[Data — start]

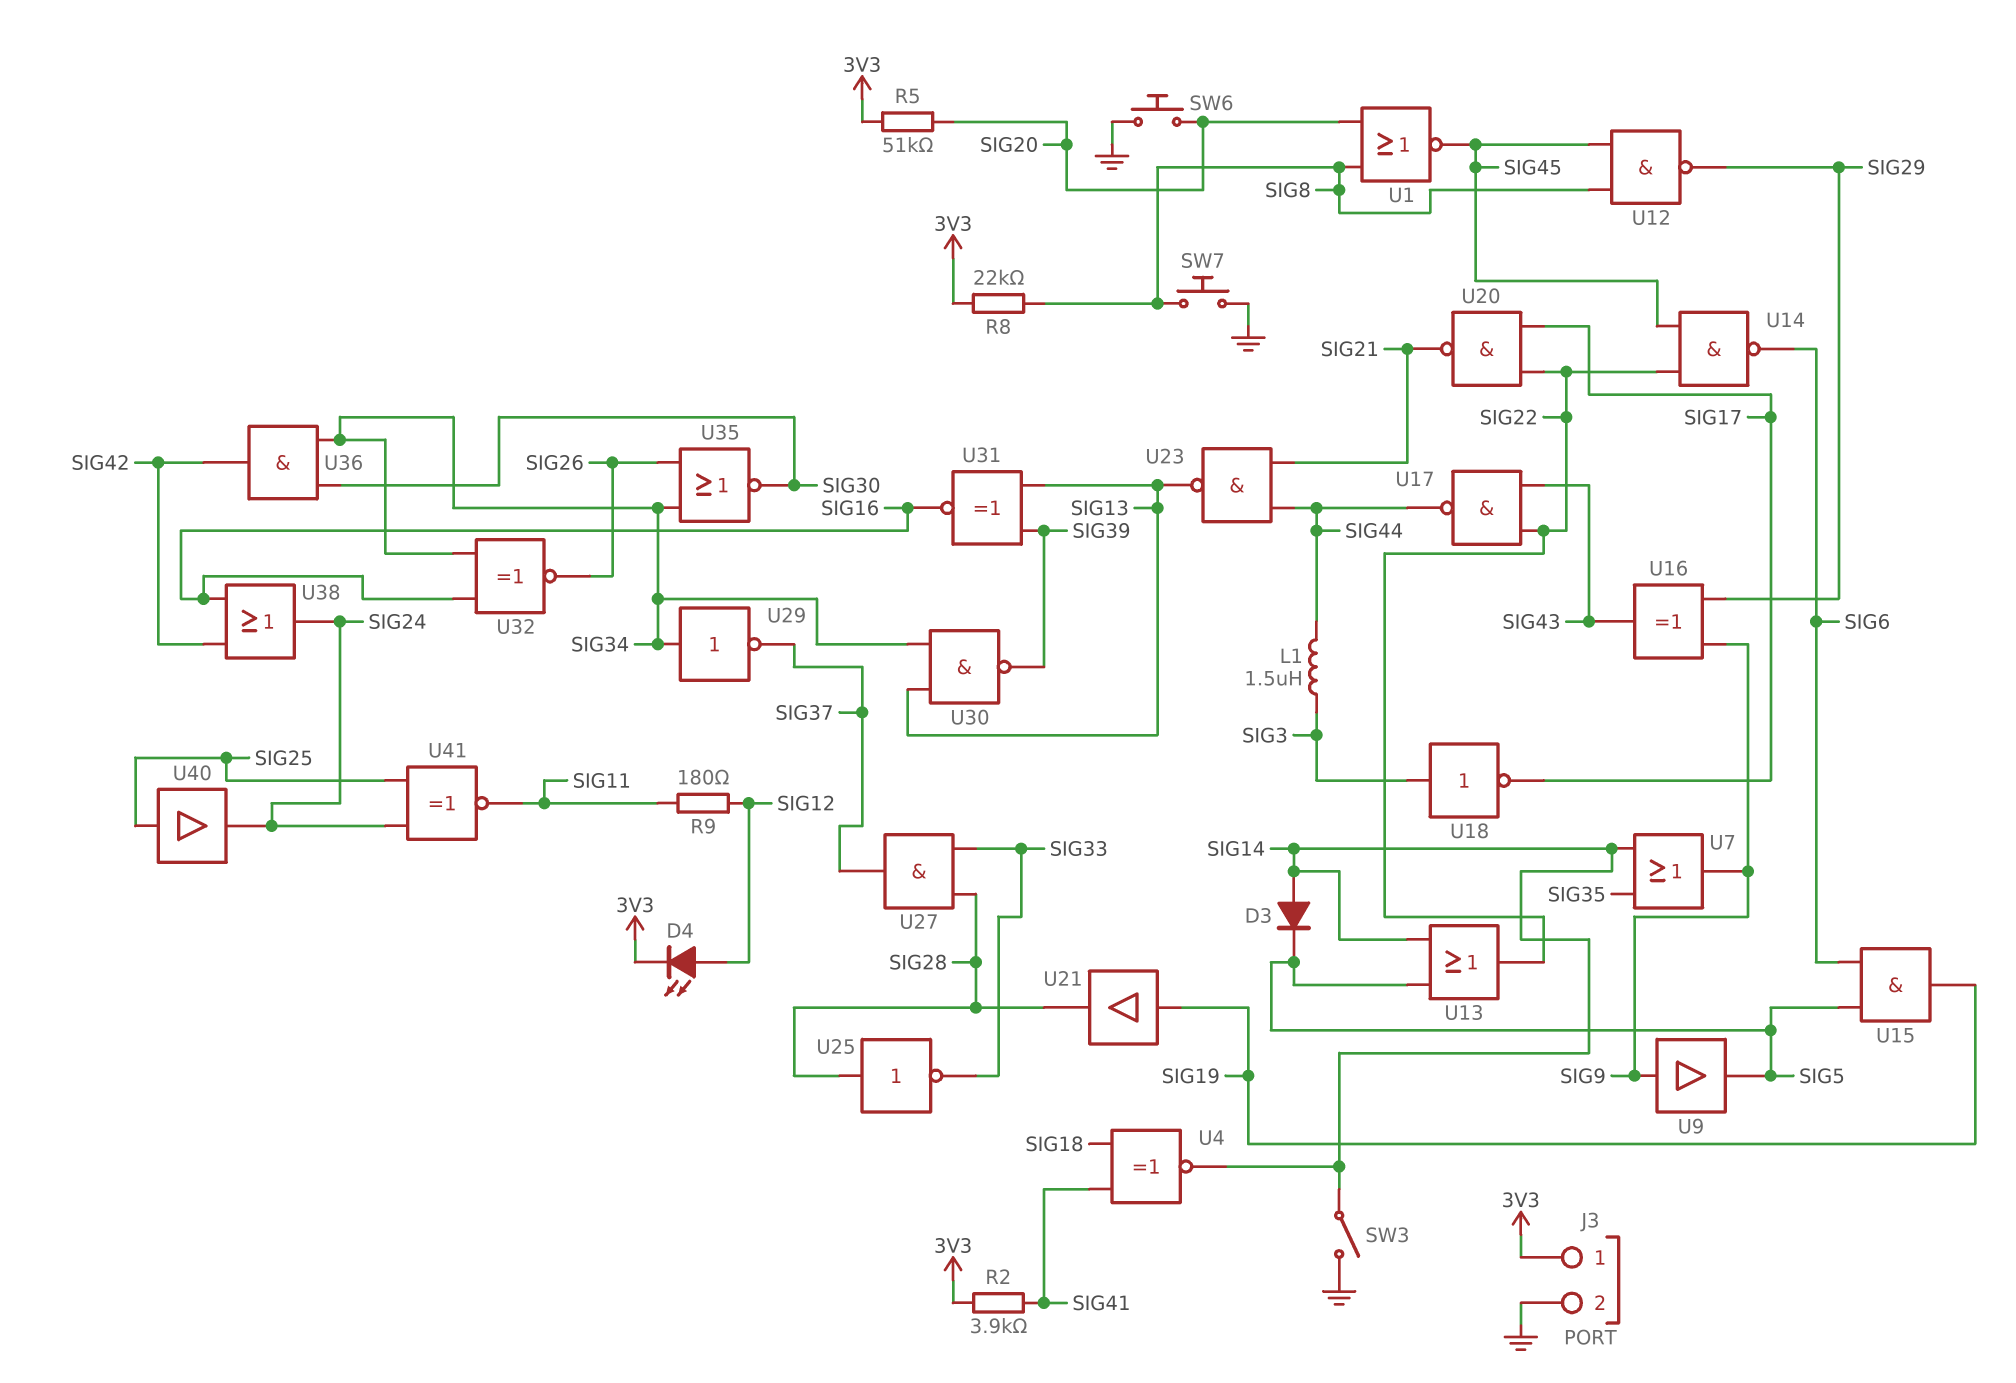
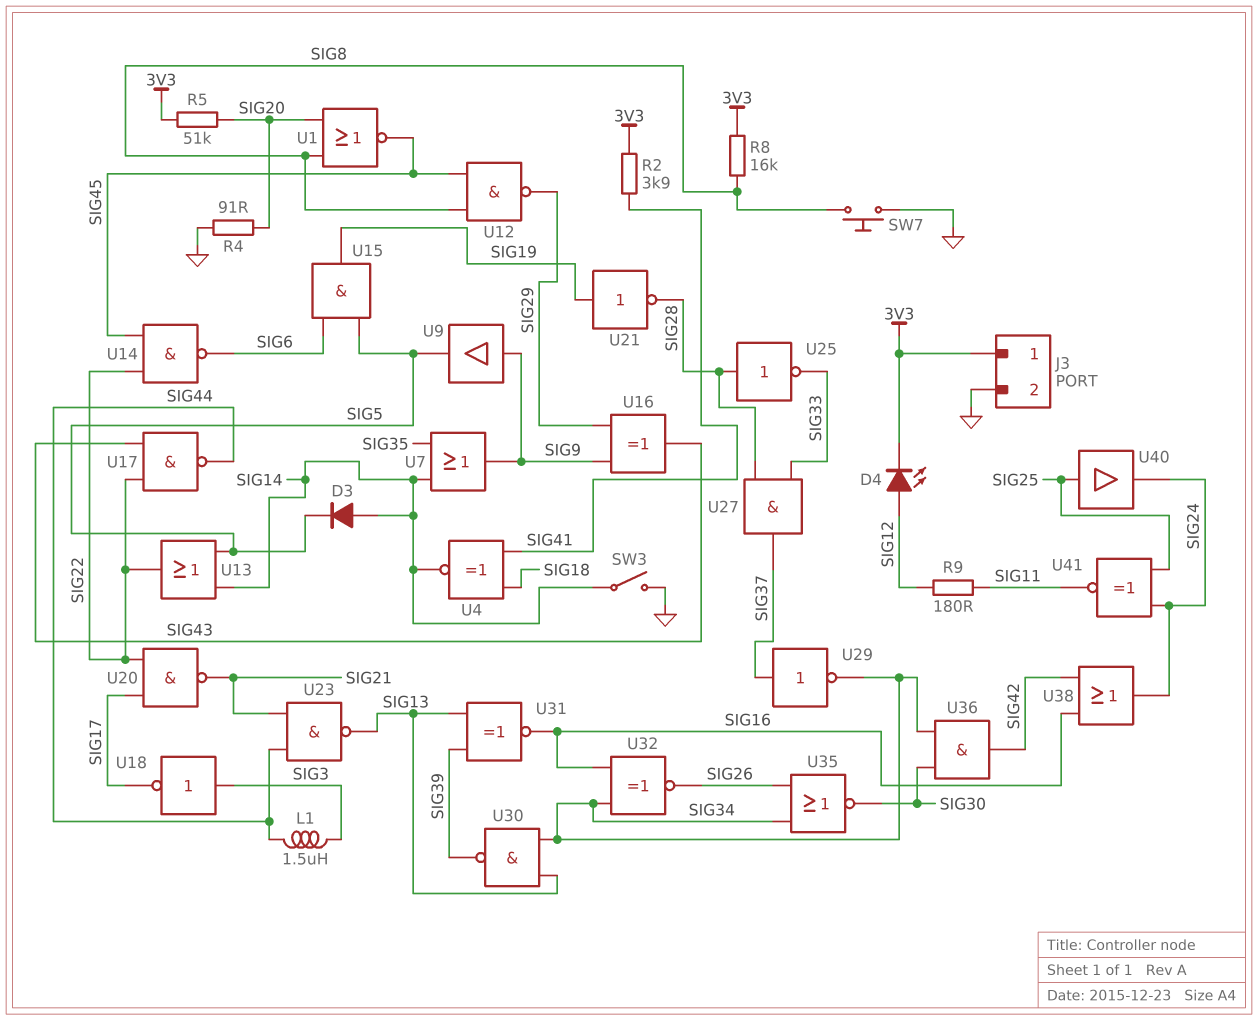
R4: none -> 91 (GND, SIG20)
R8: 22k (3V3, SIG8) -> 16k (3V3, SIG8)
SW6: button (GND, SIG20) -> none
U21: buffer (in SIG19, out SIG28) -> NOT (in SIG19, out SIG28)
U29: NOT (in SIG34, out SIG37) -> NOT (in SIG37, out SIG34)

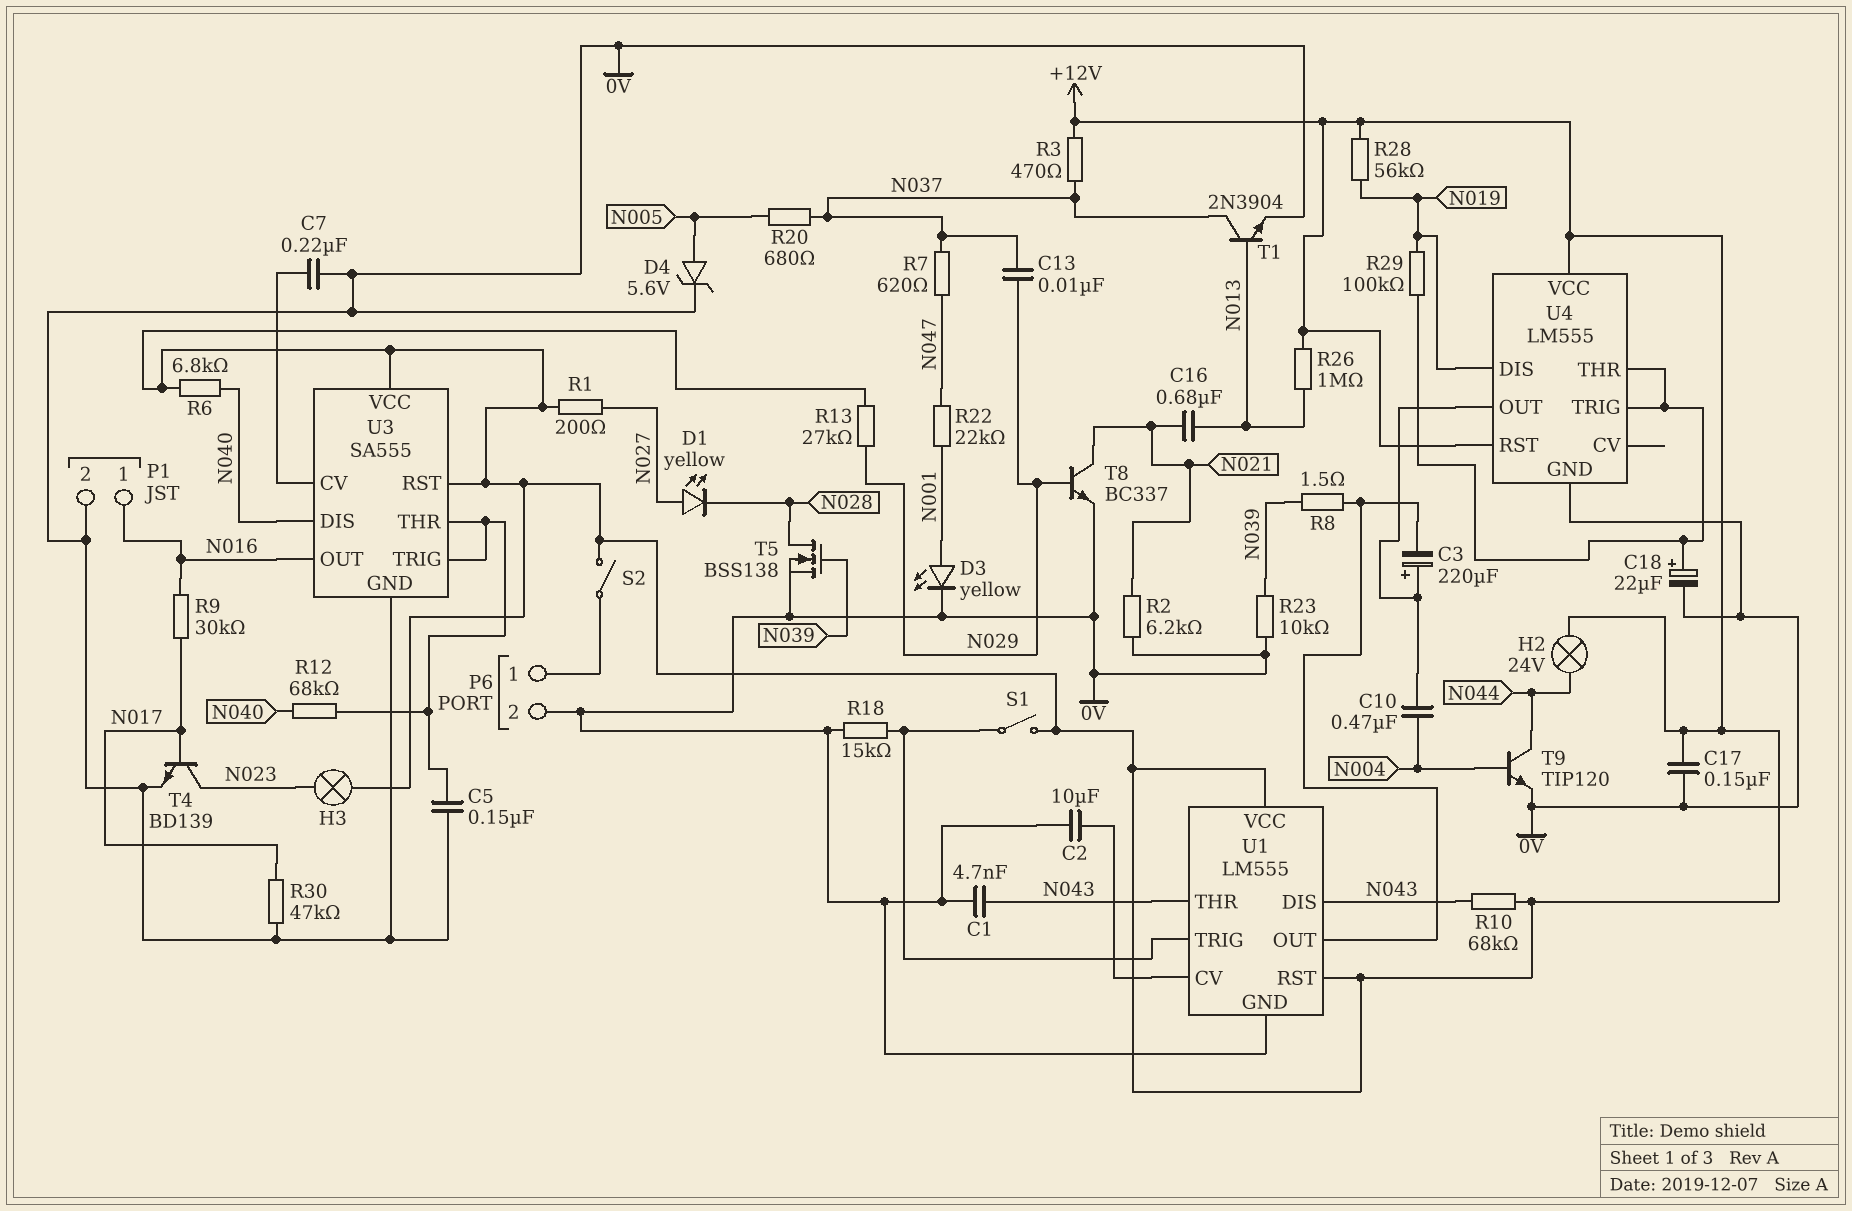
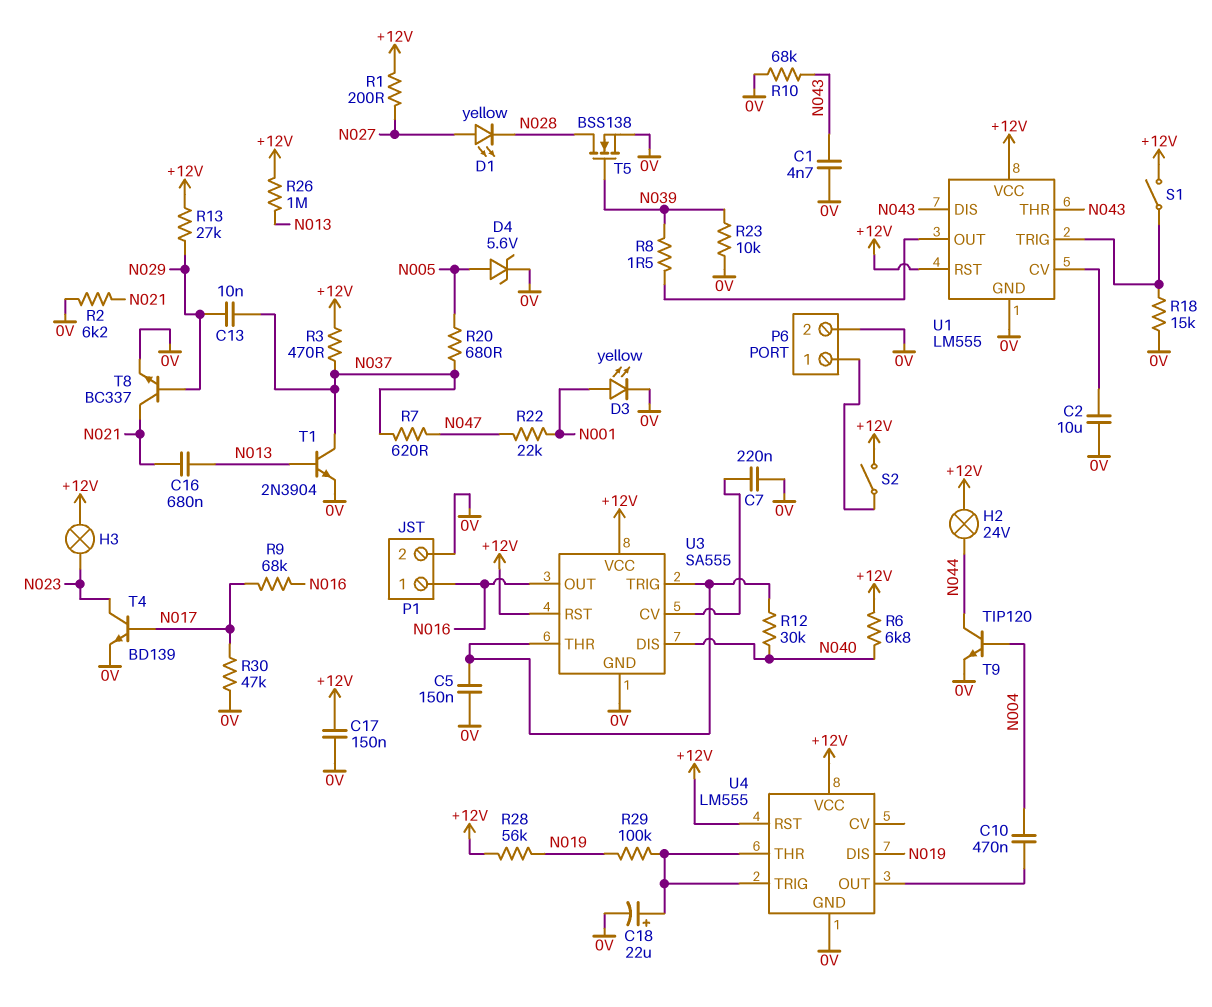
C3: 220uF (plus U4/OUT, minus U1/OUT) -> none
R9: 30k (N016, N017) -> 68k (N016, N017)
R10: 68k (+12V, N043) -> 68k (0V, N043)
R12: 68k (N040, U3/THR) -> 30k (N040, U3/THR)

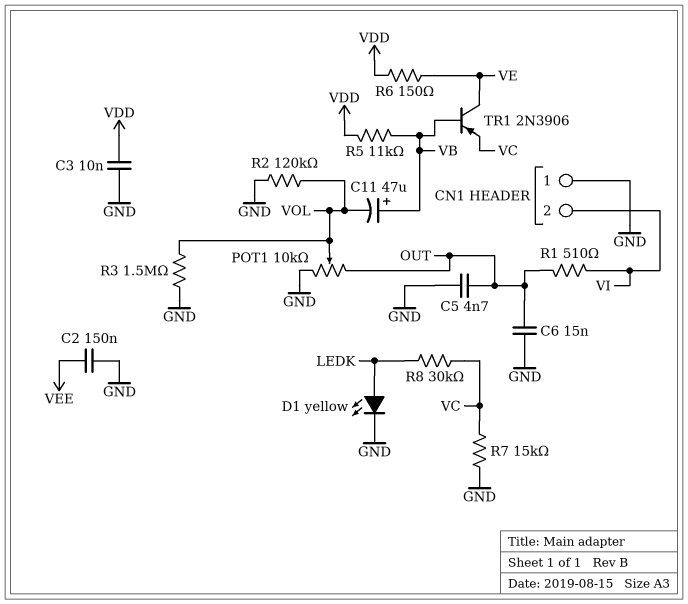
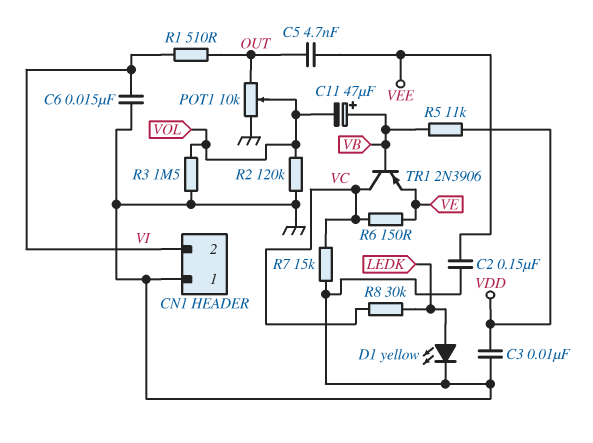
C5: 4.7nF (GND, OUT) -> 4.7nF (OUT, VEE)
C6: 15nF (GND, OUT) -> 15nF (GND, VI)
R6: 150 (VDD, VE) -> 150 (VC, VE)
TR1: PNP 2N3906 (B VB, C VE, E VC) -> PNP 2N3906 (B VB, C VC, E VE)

[Data — finish]

§ **Task item**
Could you transcribe exactly the lines from the start of the records through the line containing "R9: 30k (N016, N017) -> 68k (N016, N017)", both ends included, leaving the pictures out?

§ **Exercise solution**
R4: none -> 91 (GND, SIG20)
R8: 22k (3V3, SIG8) -> 16k (3V3, SIG8)
SW6: button (GND, SIG20) -> none
U21: buffer (in SIG19, out SIG28) -> NOT (in SIG19, out SIG28)
U29: NOT (in SIG34, out SIG37) -> NOT (in SIG37, out SIG34)

C3: 220uF (plus U4/OUT, minus U1/OUT) -> none
R9: 30k (N016, N017) -> 68k (N016, N017)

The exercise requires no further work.